__WHAT IS NEEDED__: This exercise calls for the line with "BUZZER1 pin IO: A0 -> D3", the line with "RELAY2 pin IN1: D4 -> A0", and all lines between them in the material below, output exactly and with no other lines.

__ENTRIES SUPPLIED__:
----------------
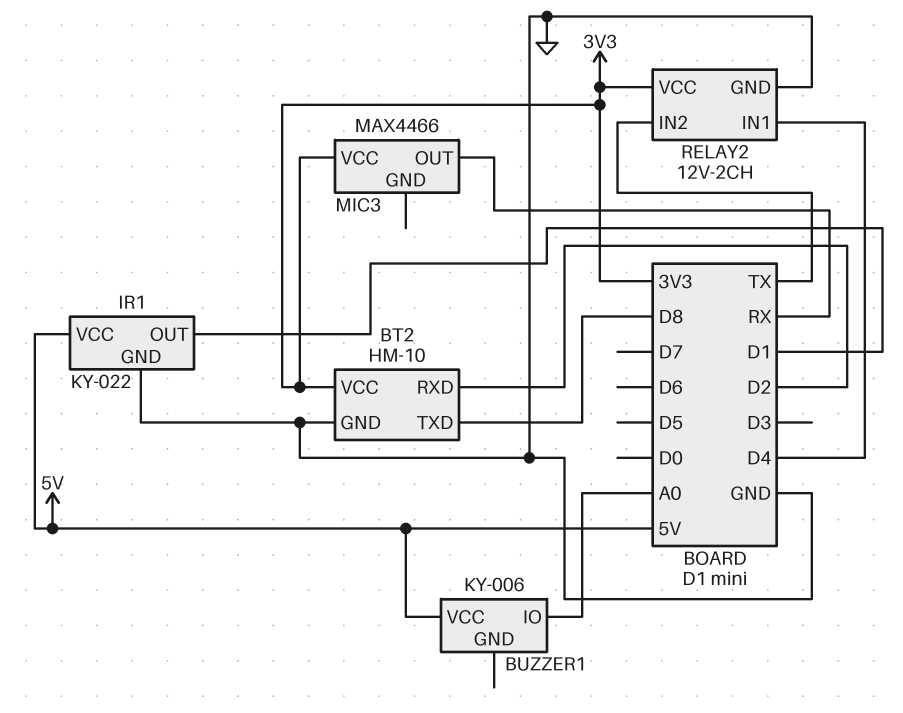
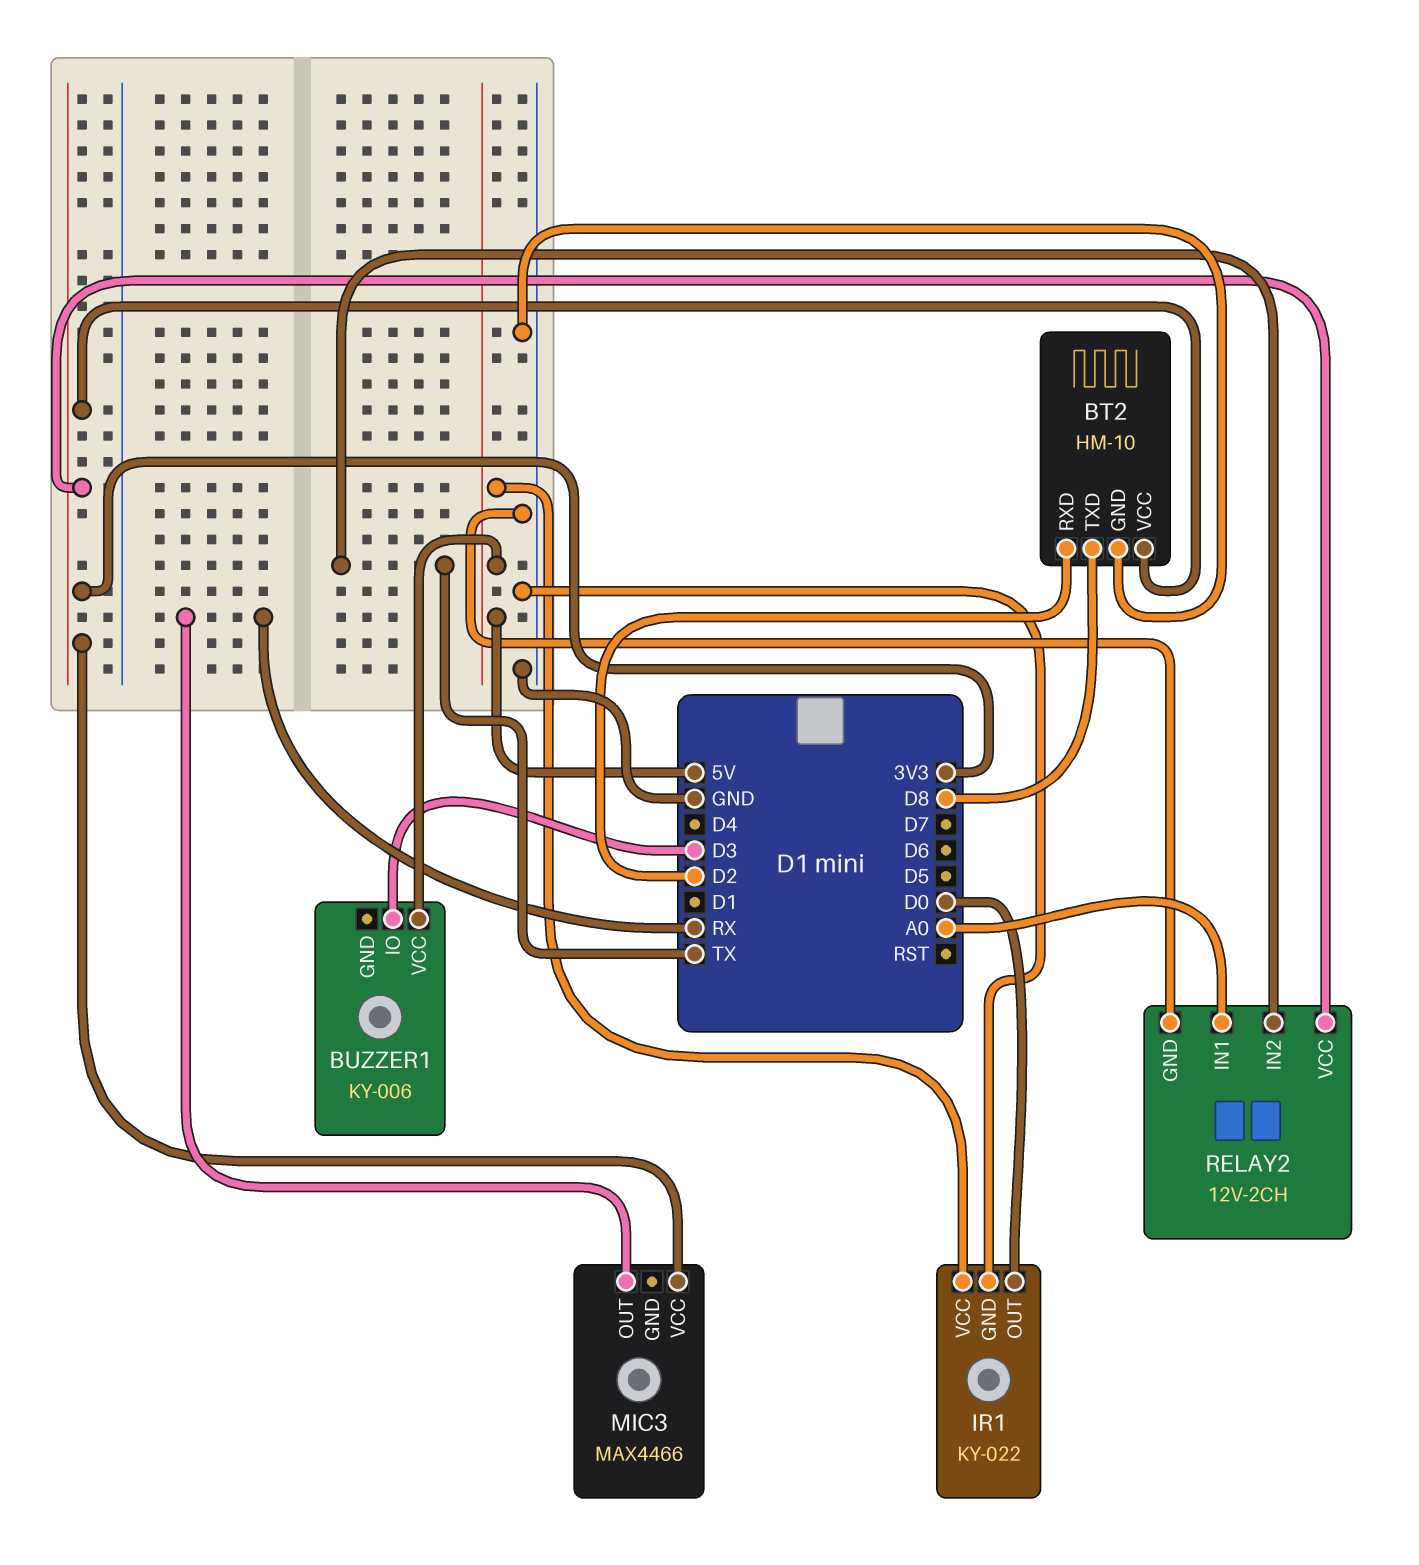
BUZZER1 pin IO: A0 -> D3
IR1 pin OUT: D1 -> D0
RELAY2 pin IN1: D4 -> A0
----------------
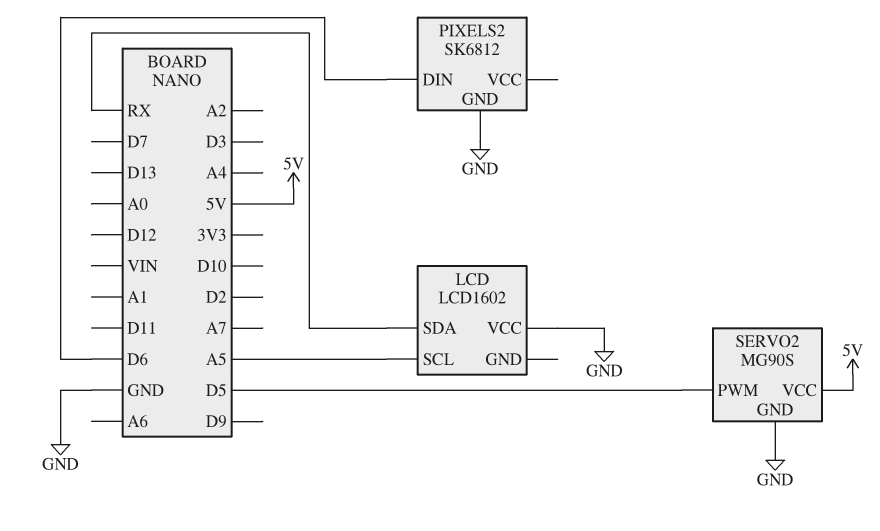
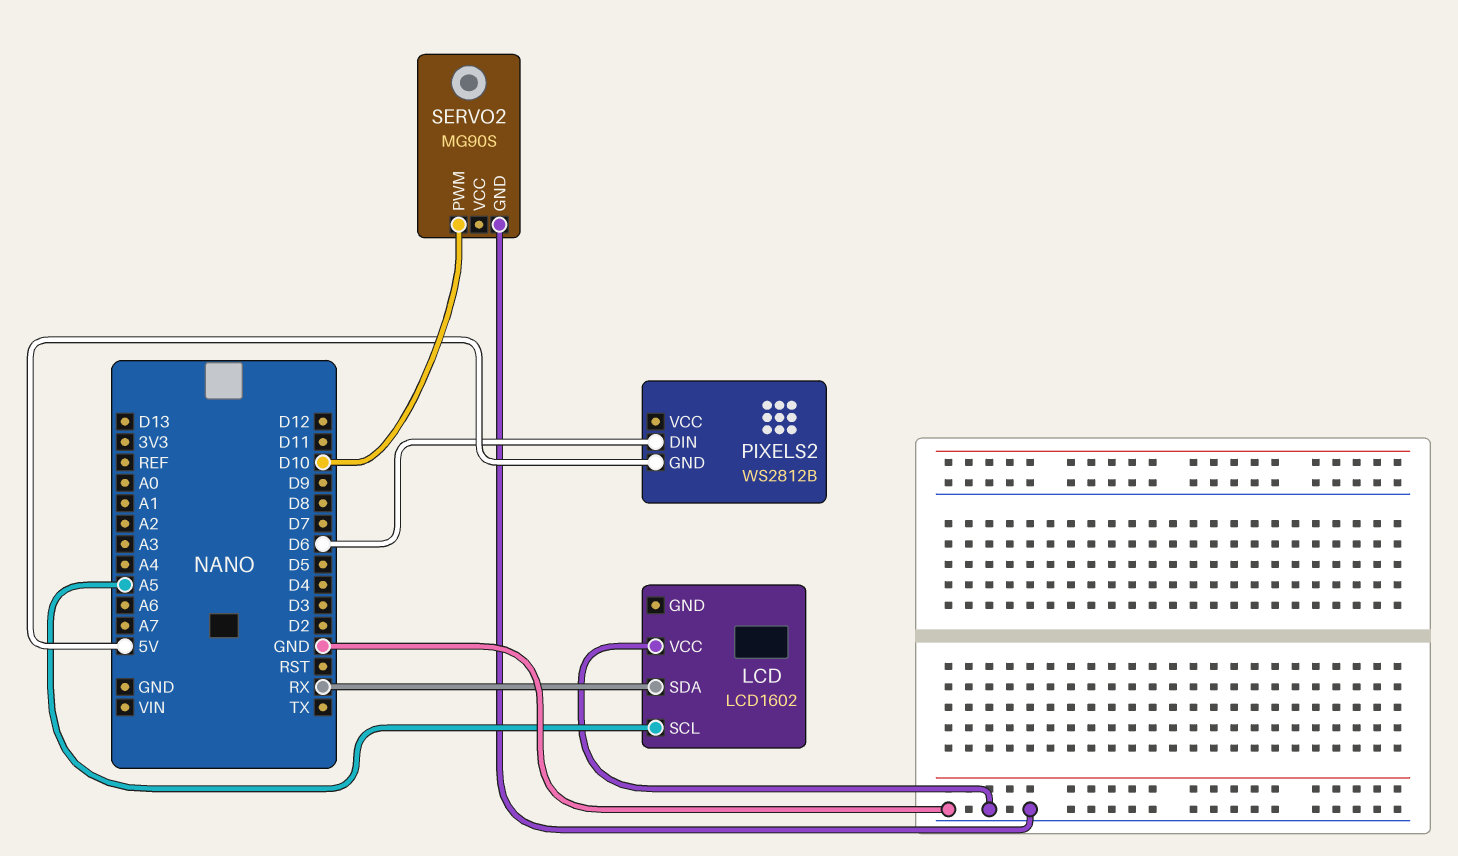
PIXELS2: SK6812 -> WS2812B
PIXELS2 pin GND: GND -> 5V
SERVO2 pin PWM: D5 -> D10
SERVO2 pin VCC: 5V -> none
----------------
__ANSWER__:
BUZZER1 pin IO: A0 -> D3
IR1 pin OUT: D1 -> D0
RELAY2 pin IN1: D4 -> A0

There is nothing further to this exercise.